Segment Start: INFORMATION GIVEN
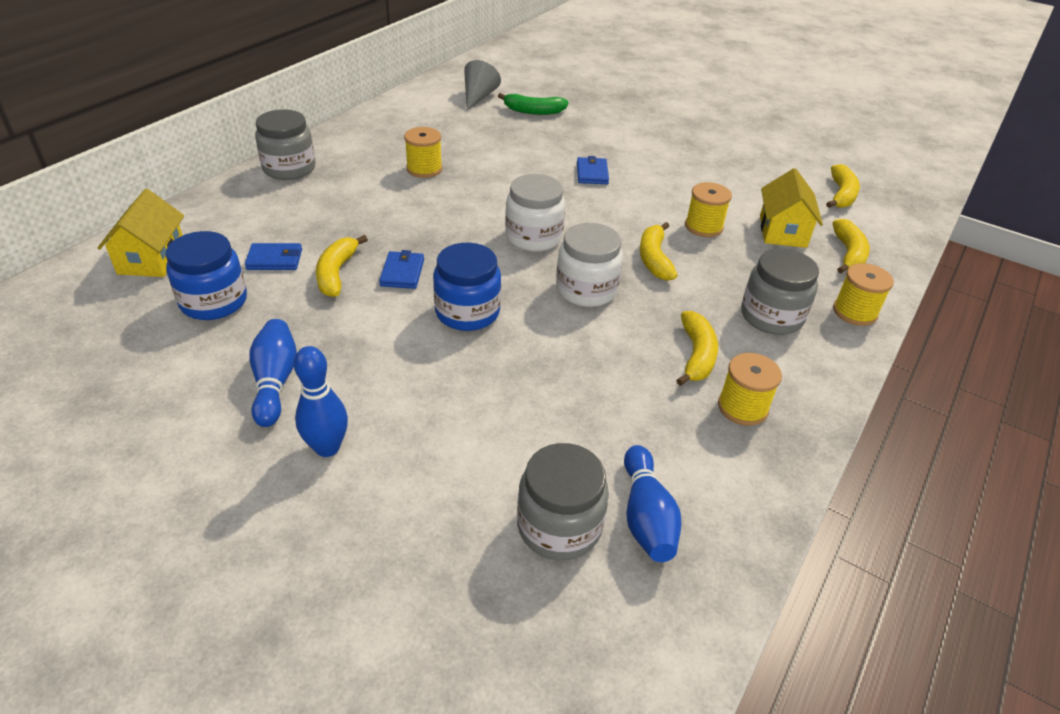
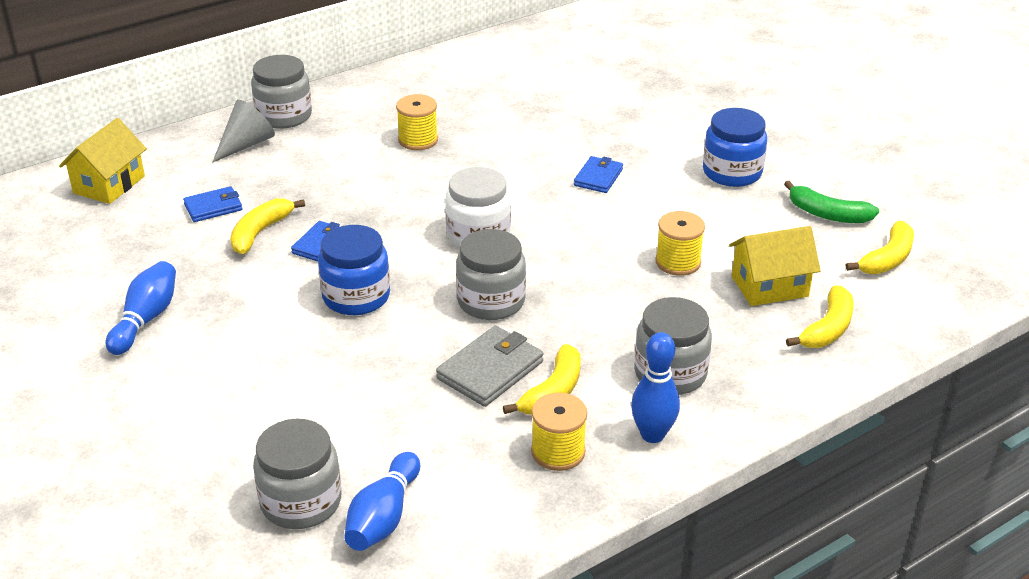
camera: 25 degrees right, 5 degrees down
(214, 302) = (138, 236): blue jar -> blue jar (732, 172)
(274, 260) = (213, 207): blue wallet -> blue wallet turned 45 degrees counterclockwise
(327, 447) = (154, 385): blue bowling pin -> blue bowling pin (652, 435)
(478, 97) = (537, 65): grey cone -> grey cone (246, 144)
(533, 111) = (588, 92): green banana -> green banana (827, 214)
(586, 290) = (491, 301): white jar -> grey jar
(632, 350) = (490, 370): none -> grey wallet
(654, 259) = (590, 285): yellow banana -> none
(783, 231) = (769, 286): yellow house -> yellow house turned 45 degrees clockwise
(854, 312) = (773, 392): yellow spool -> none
Segment End: INFORMATION GIVEN
Segment Start: INFORMATION GIVEN
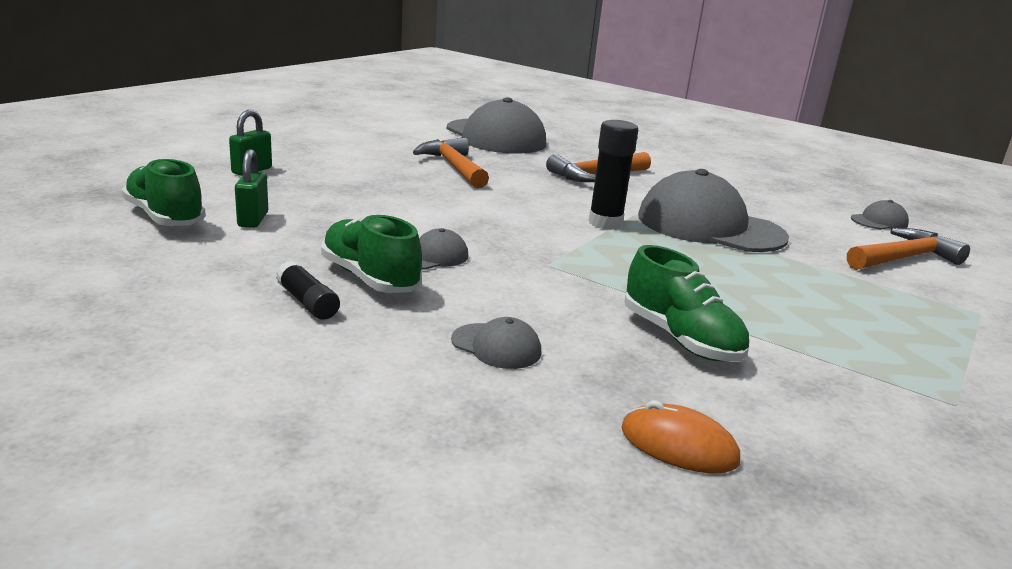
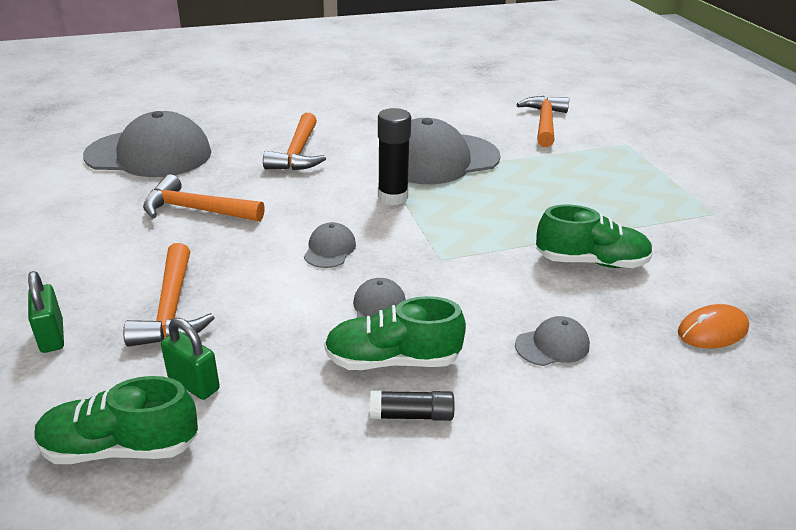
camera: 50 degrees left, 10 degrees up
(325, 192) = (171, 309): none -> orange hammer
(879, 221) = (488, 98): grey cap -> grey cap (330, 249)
Segment End: INFORMATION GIVEN
**WHAT YOU SHOULD DO**
In the entries above, find the line with "(654, 259) = (590, 285): yellow" and the line with "(854, 312) = (773, 392): yellow spool -> none", then restate word for word both of them and every line between, with nothing more.

**EXERCISE RESPONSE**
(654, 259) = (590, 285): yellow banana -> none
(783, 231) = (769, 286): yellow house -> yellow house turned 45 degrees clockwise
(854, 312) = (773, 392): yellow spool -> none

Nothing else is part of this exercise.